For each line of the data that includes the word "white", copy the line.

::: Material to process :::

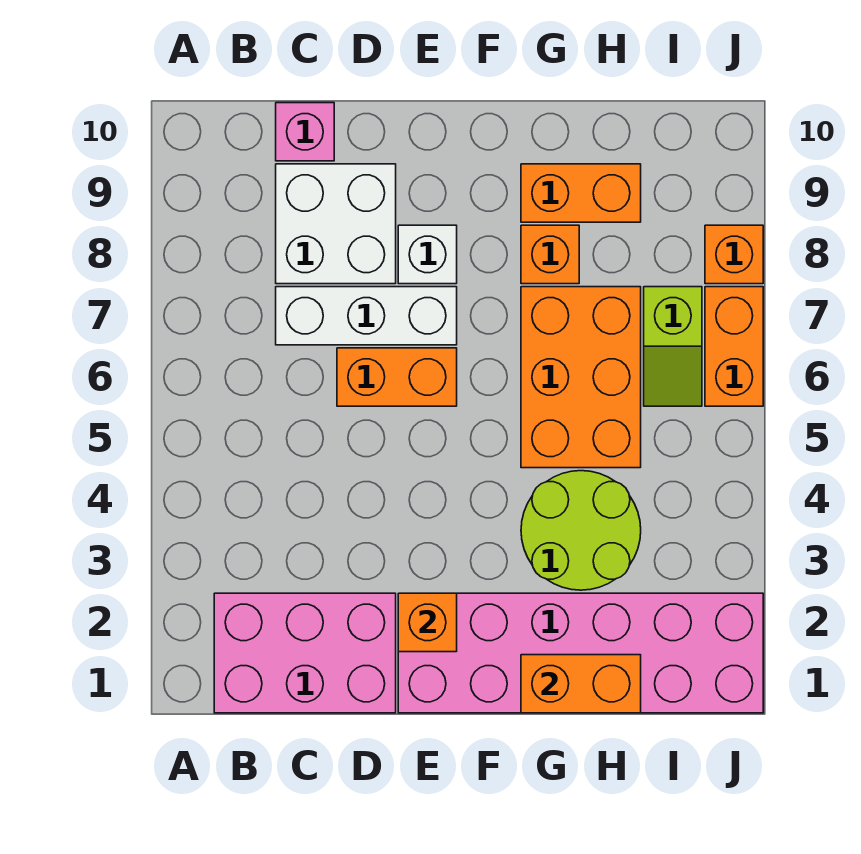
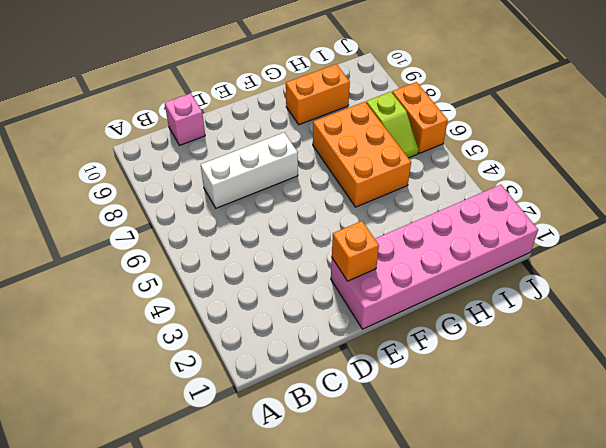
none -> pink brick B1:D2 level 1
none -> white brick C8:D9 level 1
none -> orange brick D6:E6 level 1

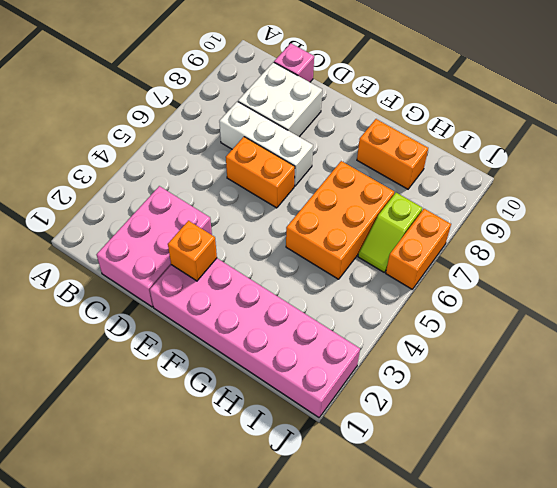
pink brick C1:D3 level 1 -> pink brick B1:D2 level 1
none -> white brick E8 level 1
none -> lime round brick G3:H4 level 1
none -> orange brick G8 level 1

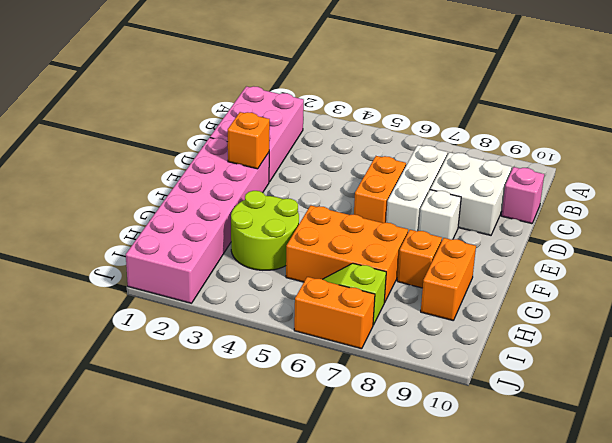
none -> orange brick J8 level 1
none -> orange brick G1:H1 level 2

:::
::: Material to process :::

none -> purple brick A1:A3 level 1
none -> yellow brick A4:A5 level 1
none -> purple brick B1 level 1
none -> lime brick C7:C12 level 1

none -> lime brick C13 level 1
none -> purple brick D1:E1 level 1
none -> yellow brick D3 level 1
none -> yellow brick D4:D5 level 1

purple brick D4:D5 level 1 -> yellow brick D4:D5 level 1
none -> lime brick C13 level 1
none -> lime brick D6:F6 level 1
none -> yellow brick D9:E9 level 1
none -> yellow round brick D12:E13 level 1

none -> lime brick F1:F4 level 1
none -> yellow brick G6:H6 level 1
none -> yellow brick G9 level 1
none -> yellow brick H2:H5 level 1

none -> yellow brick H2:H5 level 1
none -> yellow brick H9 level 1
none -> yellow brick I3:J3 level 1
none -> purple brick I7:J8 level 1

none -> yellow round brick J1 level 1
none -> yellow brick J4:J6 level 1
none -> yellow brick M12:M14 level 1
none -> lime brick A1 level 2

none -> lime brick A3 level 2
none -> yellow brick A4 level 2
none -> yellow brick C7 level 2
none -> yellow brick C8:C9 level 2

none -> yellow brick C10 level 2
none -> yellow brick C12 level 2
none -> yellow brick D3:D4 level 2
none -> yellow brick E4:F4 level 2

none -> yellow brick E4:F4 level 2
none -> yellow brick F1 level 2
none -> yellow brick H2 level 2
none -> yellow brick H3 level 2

:::

Response to this exercise:
none -> white brick C8:D9 level 1
none -> white brick E8 level 1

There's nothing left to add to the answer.